• [Records]
——

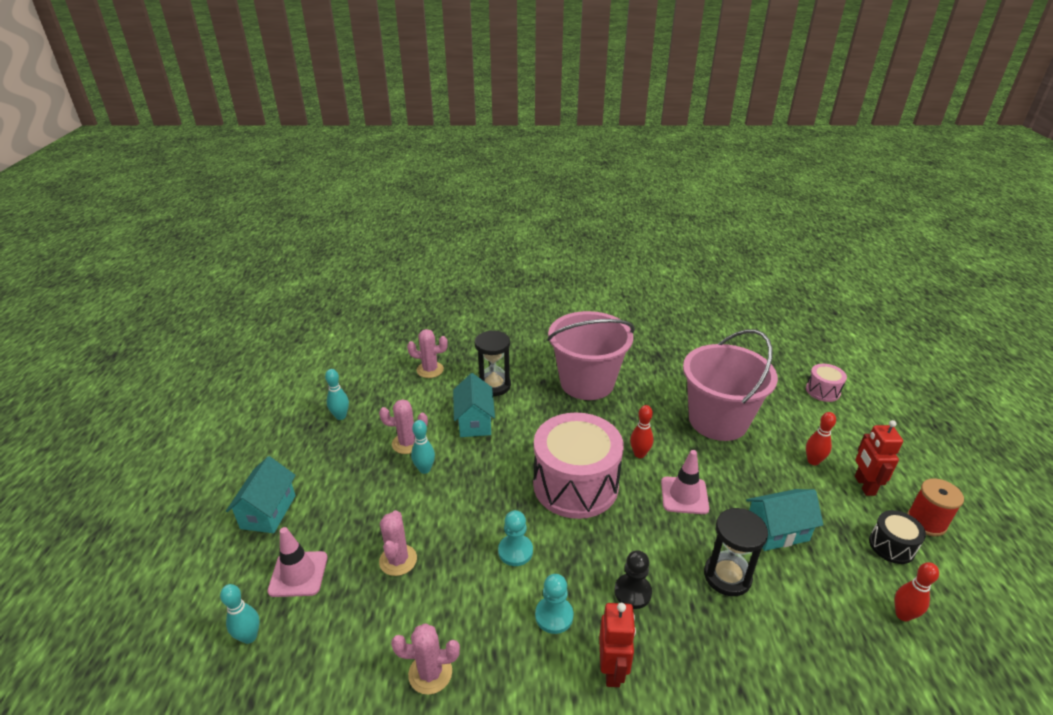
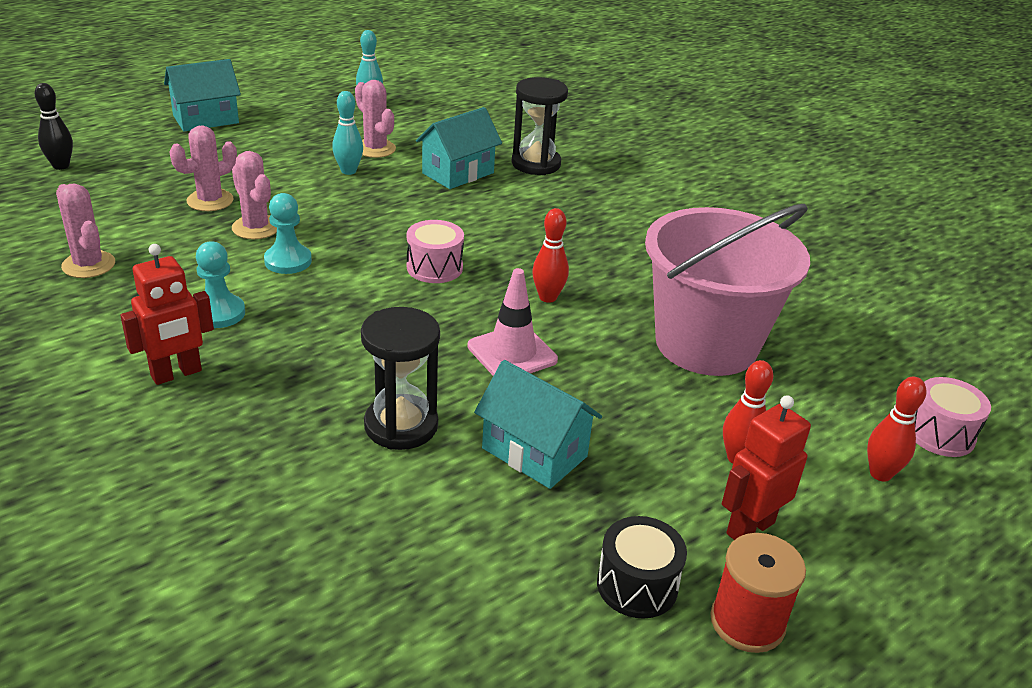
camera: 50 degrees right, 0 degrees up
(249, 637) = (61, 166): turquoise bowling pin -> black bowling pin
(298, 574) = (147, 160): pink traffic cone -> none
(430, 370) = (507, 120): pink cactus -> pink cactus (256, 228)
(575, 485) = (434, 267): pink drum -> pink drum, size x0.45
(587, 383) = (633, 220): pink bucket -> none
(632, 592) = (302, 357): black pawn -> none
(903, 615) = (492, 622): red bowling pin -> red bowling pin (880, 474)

——

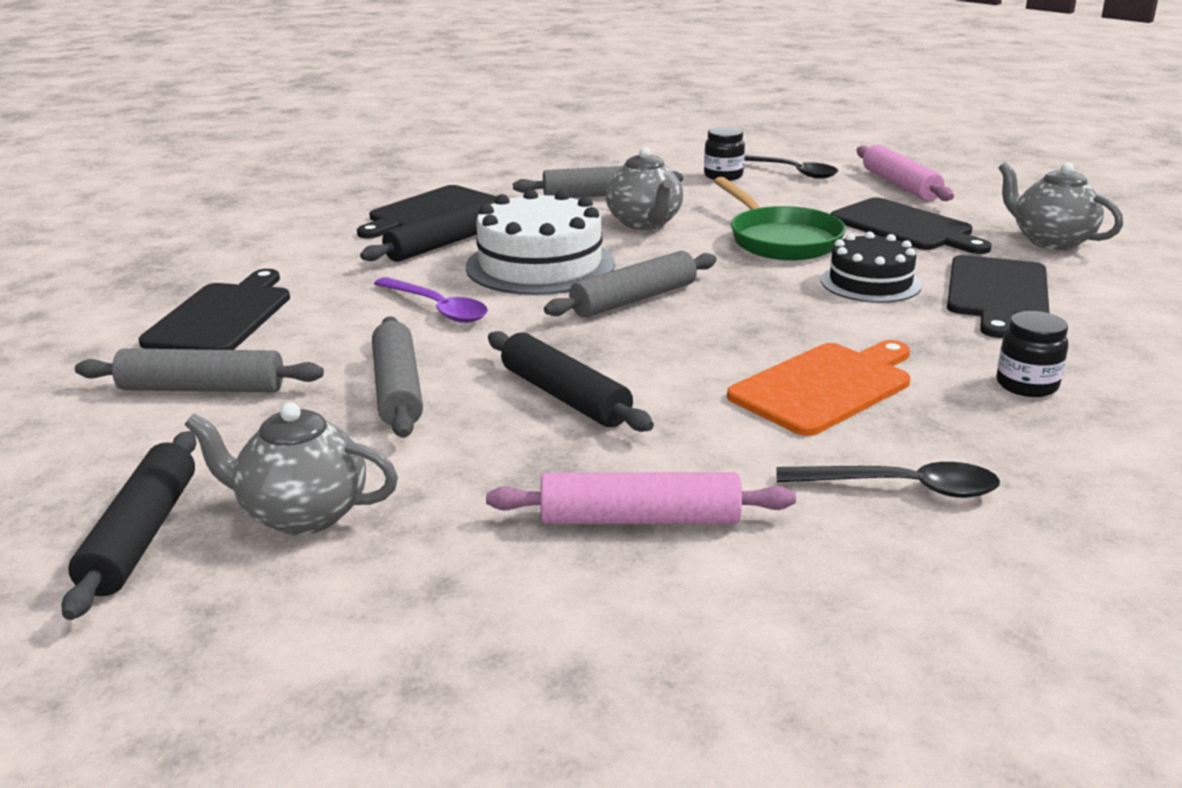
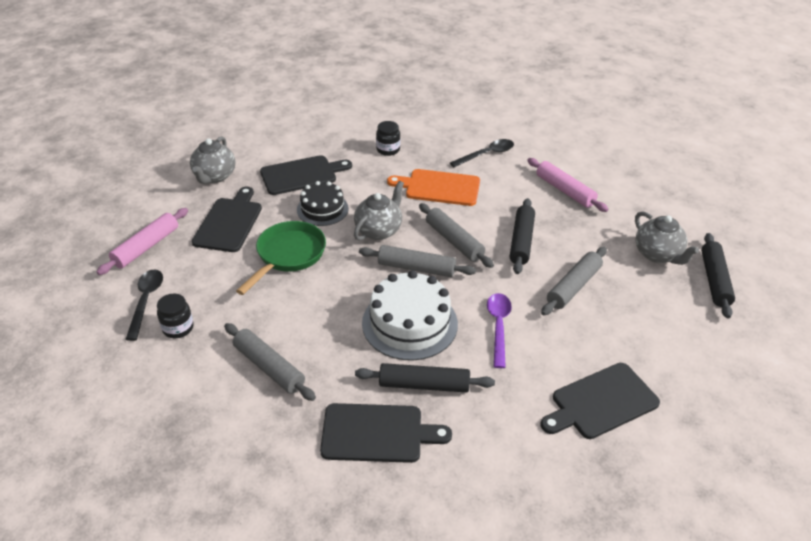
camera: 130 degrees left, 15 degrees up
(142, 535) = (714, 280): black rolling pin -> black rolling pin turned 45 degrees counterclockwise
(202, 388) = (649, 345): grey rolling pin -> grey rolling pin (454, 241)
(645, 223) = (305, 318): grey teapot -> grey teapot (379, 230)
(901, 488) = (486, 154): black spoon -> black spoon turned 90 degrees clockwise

——

• [Try it]
In the records above, each line with the string "degrees" should be copied.

• [Response box]
camera: 50 degrees right, 0 degrees up
camera: 130 degrees left, 15 degrees up
(142, 535) = (714, 280): black rolling pin -> black rolling pin turned 45 degrees counterclockwise
(901, 488) = (486, 154): black spoon -> black spoon turned 90 degrees clockwise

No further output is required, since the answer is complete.